_EXERCISE AIM_
Take the lines in the listing below from the line with "camera: 80 degrees left, 5 degrees down" up to and including the line with "(400, 403) = (285, 371): none -> pink cap" and set them down exactly, skipping pictures and adding nothing.

_INFORMATION GIVEN_
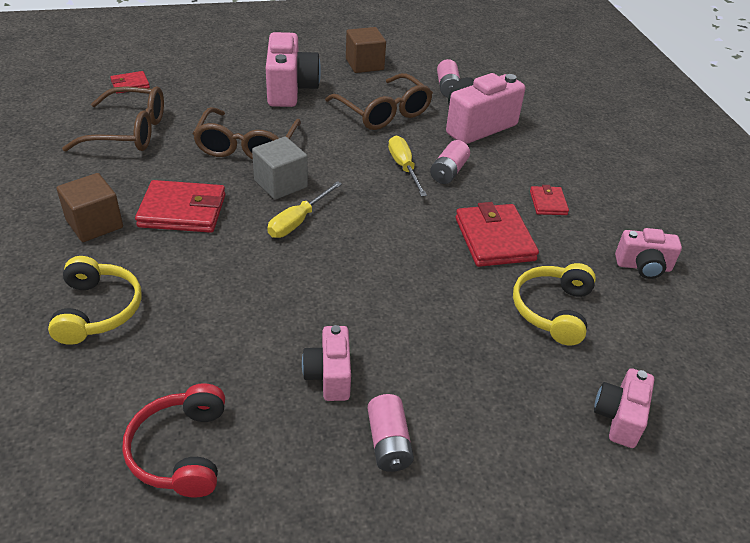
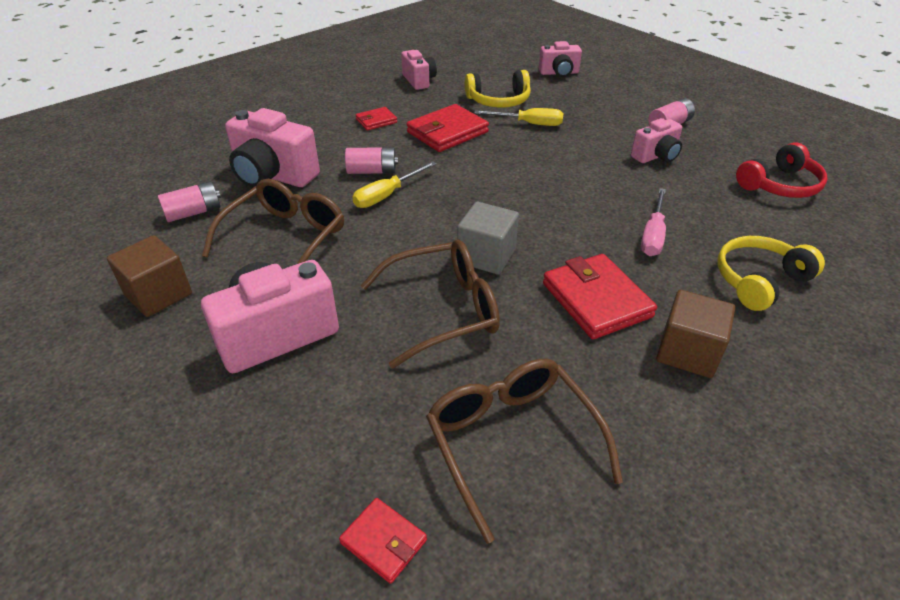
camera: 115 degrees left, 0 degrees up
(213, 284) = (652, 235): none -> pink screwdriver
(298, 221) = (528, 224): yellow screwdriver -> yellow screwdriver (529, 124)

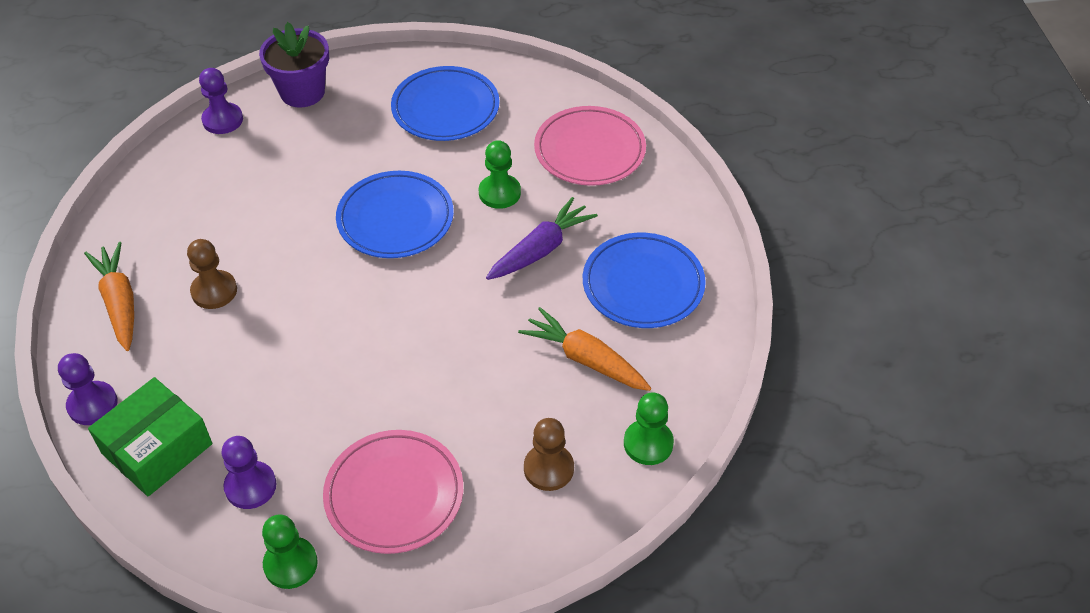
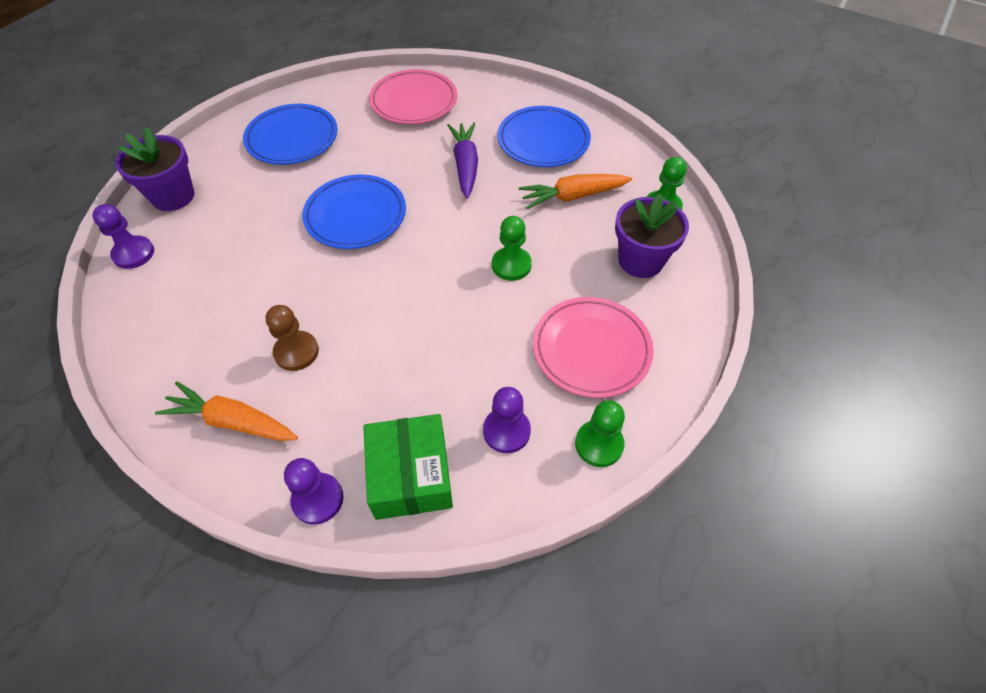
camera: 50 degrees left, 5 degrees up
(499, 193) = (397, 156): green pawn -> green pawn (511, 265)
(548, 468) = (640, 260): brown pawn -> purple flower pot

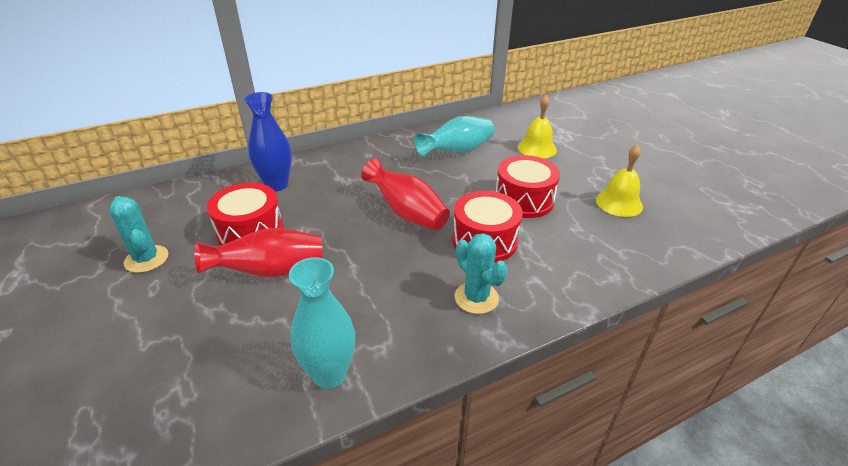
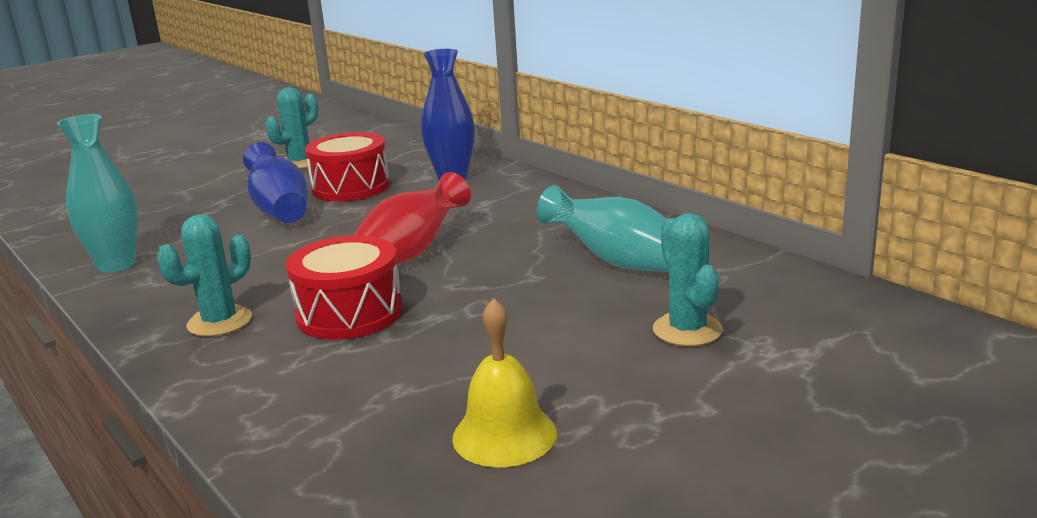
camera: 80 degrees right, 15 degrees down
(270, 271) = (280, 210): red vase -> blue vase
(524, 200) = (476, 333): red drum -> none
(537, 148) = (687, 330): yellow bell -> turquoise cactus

--

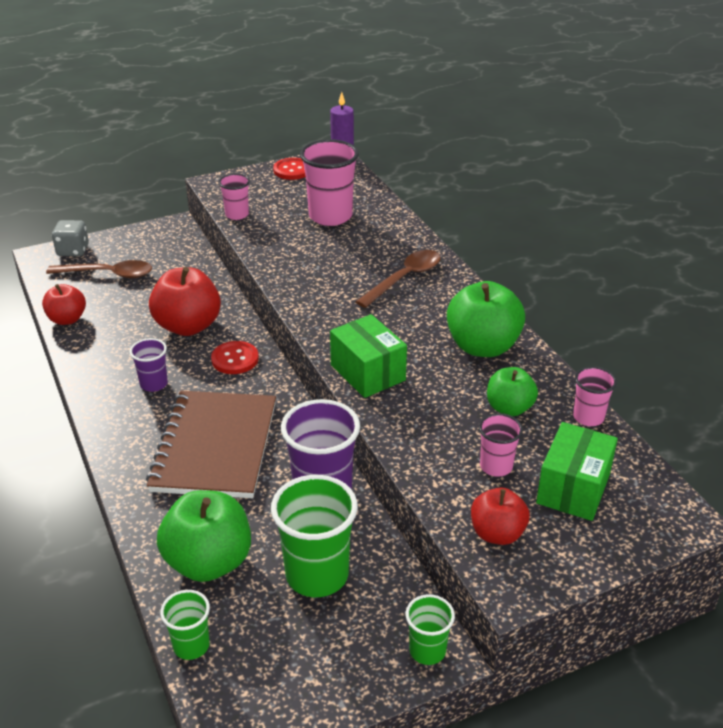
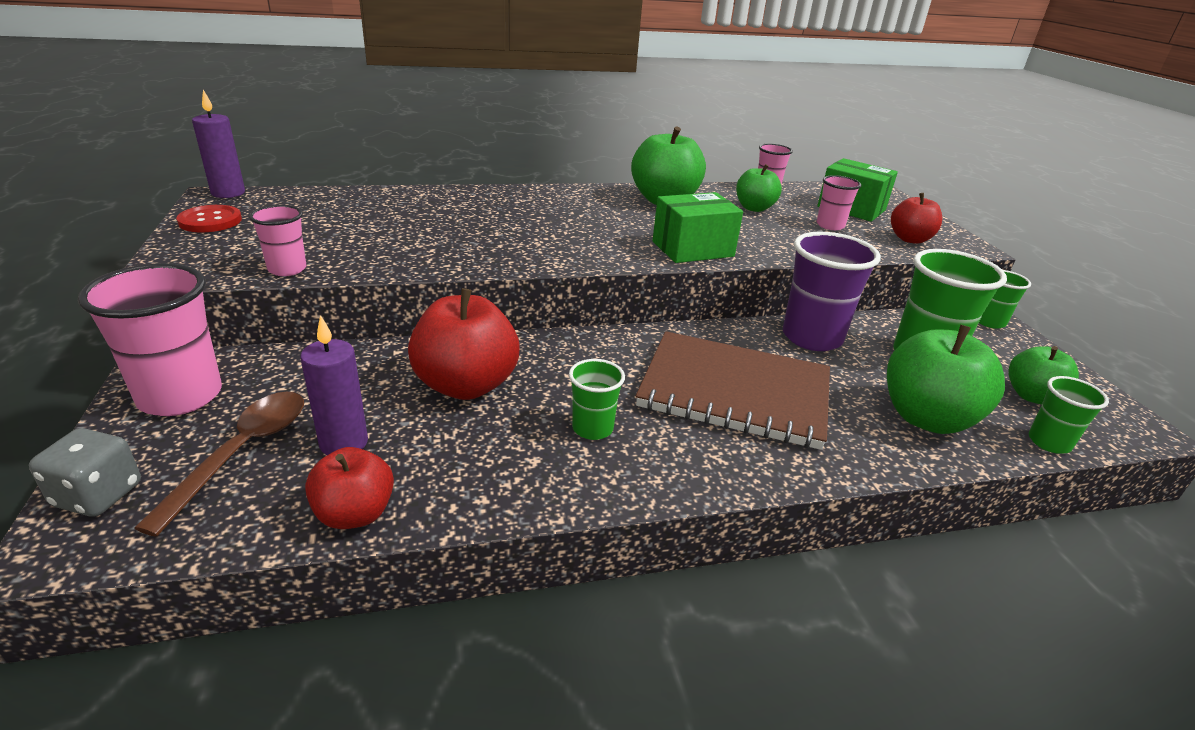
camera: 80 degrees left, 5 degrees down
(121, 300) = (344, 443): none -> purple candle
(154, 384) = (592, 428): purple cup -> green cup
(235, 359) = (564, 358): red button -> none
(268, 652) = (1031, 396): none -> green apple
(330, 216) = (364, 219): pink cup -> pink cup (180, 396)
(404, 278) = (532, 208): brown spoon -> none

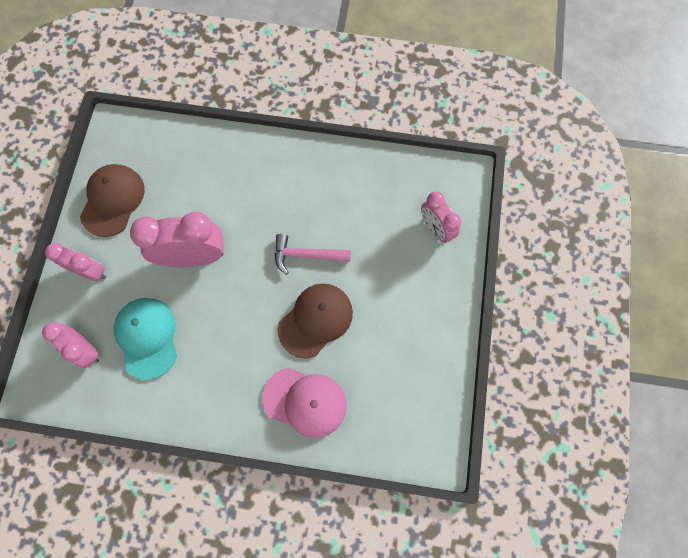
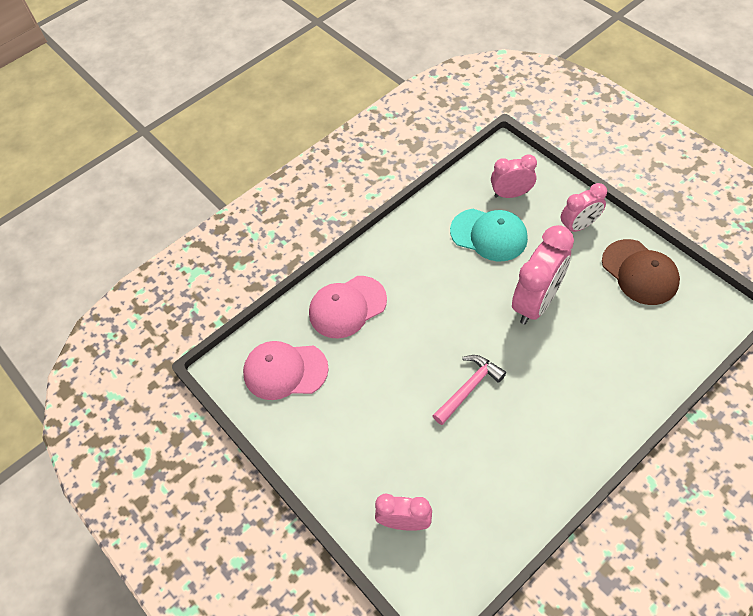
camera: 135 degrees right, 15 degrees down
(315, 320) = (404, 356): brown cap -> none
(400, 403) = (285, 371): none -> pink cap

_THE COMPLETED TASK_
camera: 80 degrees left, 5 degrees down
(121, 300) = (344, 443): none -> purple candle
(154, 384) = (592, 428): purple cup -> green cup
(235, 359) = (564, 358): red button -> none
(268, 652) = (1031, 396): none -> green apple
(330, 216) = (364, 219): pink cup -> pink cup (180, 396)
(404, 278) = (532, 208): brown spoon -> none

camera: 135 degrees right, 15 degrees down
(315, 320) = (404, 356): brown cap -> none
(400, 403) = (285, 371): none -> pink cap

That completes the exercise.